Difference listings
****************************************
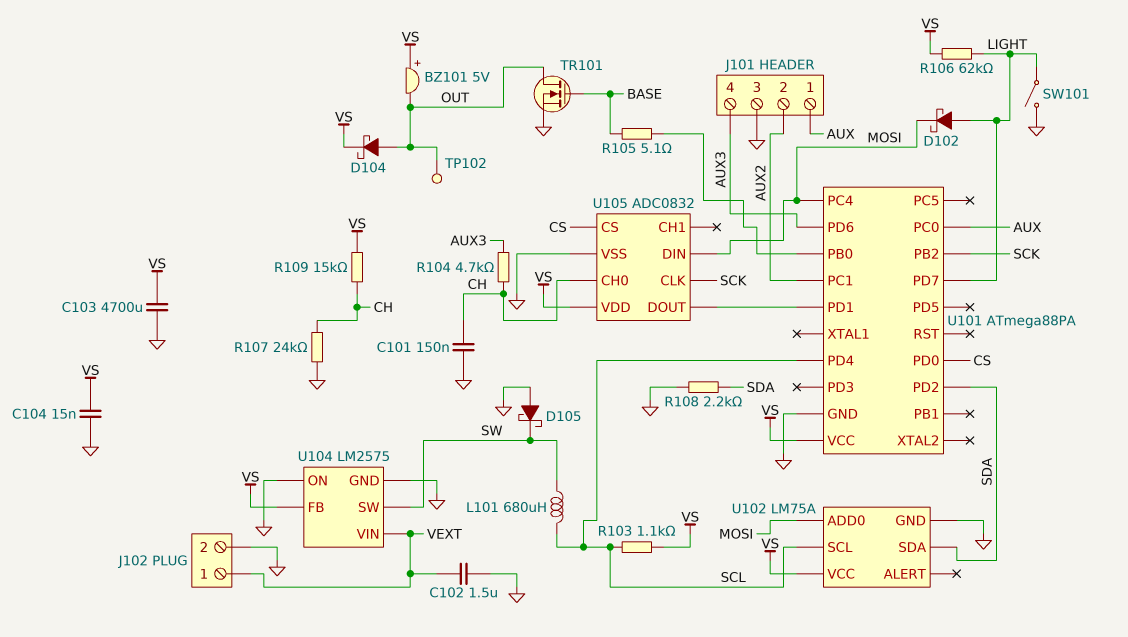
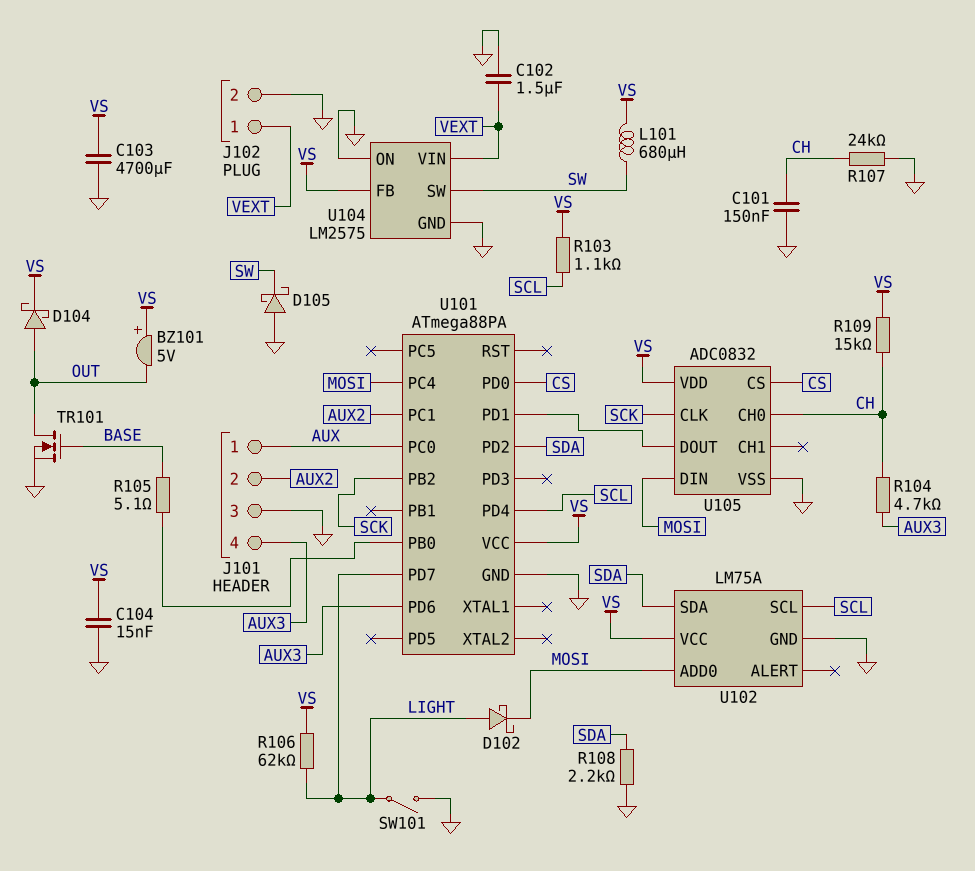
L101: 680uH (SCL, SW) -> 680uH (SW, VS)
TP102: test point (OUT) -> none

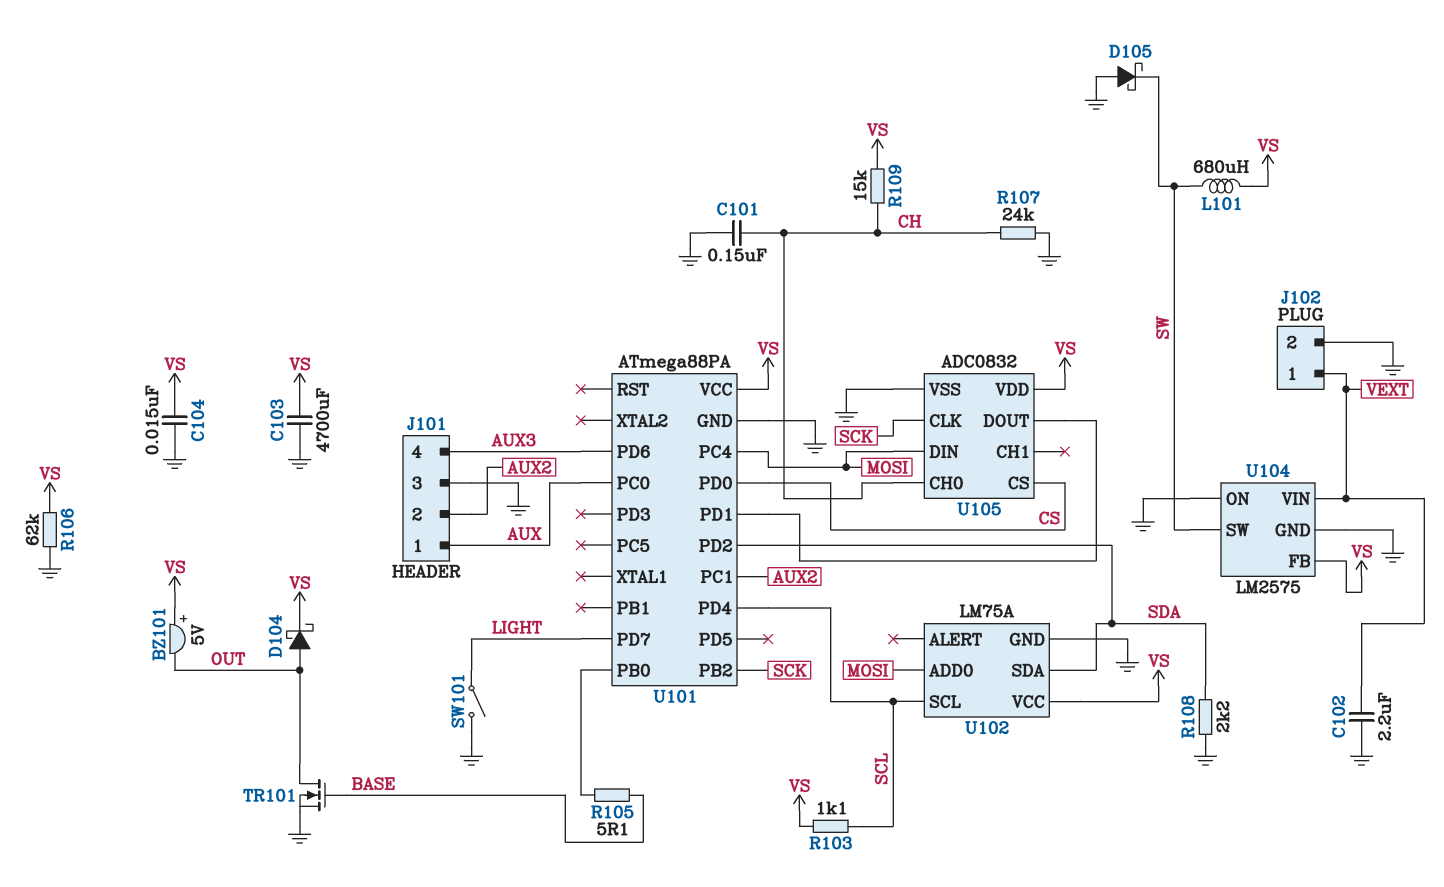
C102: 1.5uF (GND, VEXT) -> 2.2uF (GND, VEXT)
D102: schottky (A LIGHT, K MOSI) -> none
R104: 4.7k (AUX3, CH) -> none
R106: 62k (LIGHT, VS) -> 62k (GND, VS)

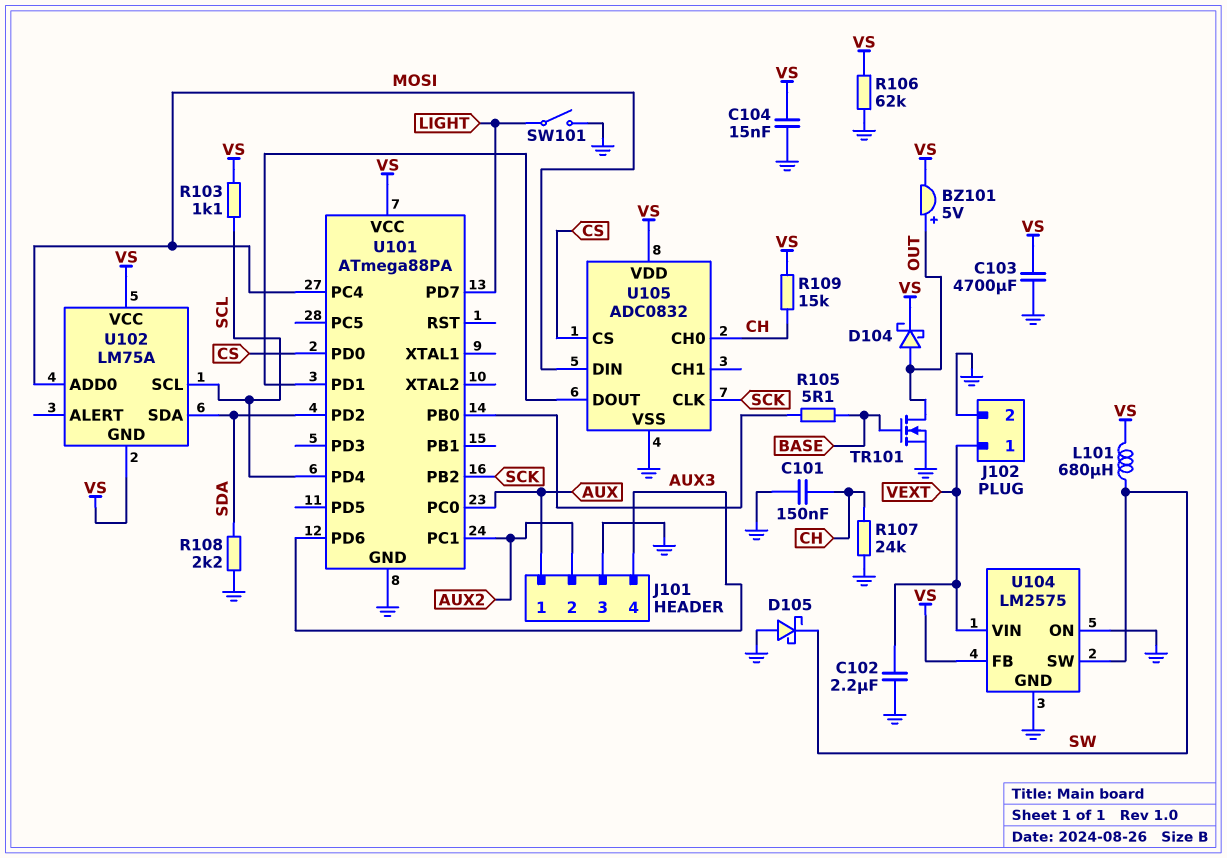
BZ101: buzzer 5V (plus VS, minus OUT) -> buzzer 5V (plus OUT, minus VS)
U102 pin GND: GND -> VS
****************************************
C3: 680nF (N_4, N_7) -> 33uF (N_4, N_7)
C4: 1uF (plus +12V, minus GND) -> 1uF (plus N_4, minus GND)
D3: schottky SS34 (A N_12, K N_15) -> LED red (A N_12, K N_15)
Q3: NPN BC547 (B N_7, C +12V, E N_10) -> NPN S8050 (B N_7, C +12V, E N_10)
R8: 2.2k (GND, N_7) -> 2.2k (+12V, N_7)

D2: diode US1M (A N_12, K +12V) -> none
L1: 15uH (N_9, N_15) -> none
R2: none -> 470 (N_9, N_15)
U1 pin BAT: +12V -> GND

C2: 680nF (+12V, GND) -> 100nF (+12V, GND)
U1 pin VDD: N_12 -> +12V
****************************************
• [About this exercise]:
Only the lines above from the one containing "L101: 680uH (SCL, SW) -> 680uH (SW, VS)" through the one containing "BZ101: buzzer 5V" should be returned, verbatim and inclusive, with pictures excluded.

• [Exercise result]:
L101: 680uH (SCL, SW) -> 680uH (SW, VS)
TP102: test point (OUT) -> none

C102: 1.5uF (GND, VEXT) -> 2.2uF (GND, VEXT)
D102: schottky (A LIGHT, K MOSI) -> none
R104: 4.7k (AUX3, CH) -> none
R106: 62k (LIGHT, VS) -> 62k (GND, VS)

BZ101: buzzer 5V (plus VS, minus OUT) -> buzzer 5V (plus OUT, minus VS)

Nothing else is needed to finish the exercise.